_Work instruction_
Begin at the top of the entries below and write out every line through the one containing "(313, 68) = (329, 178): turquoise", excluding pictures.
<<<<
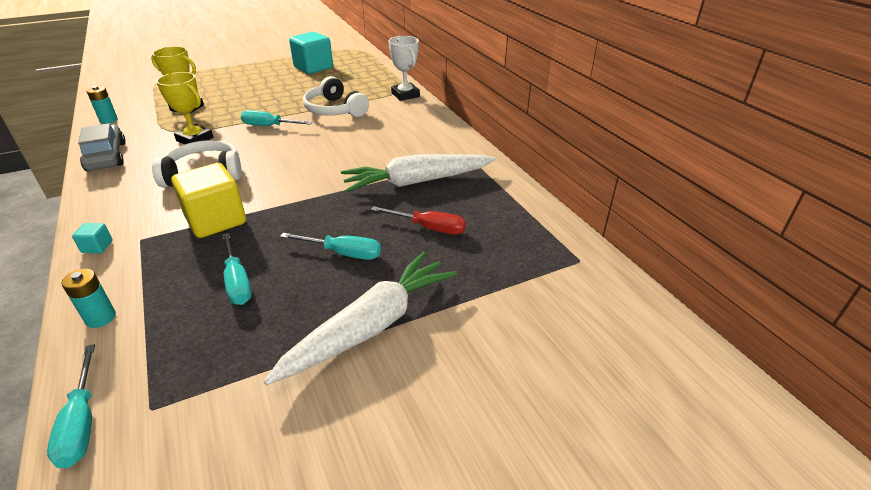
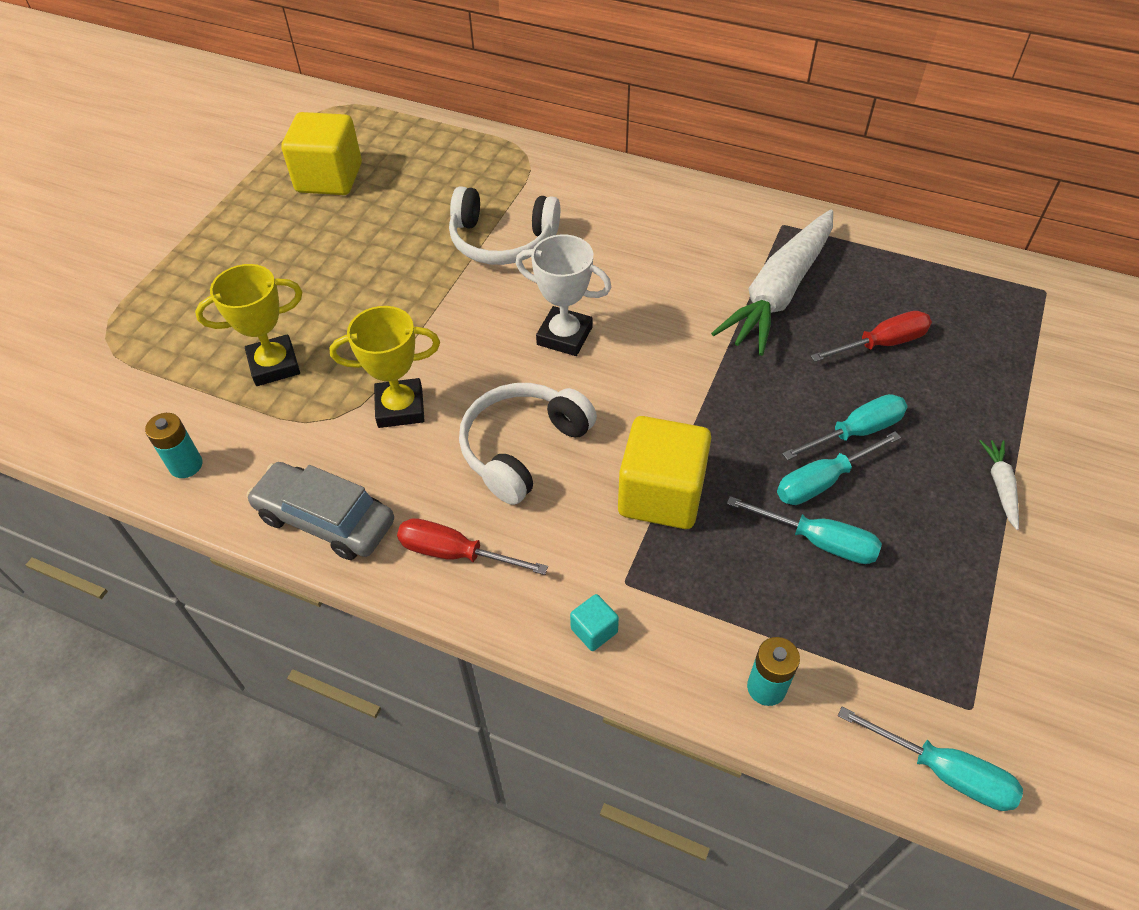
camera: 40 degrees left, 15 degrees up
(115, 191) = (455, 553): none -> red screwdriver
(269, 126) = (463, 321): turquoise screwdriver -> turquoise screwdriver (822, 481)
(313, 68) = (329, 178): turquoise cube -> yellow cube
(370, 326) = (1000, 486): white carrot -> white carrot, size x0.41
(405, 95) = (550, 162): white trophy -> white trophy (564, 336)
>>>>
_Answer for the task_
camera: 40 degrees left, 15 degrees up
(115, 191) = (455, 553): none -> red screwdriver
(269, 126) = (463, 321): turquoise screwdriver -> turquoise screwdriver (822, 481)
(313, 68) = (329, 178): turquoise cube -> yellow cube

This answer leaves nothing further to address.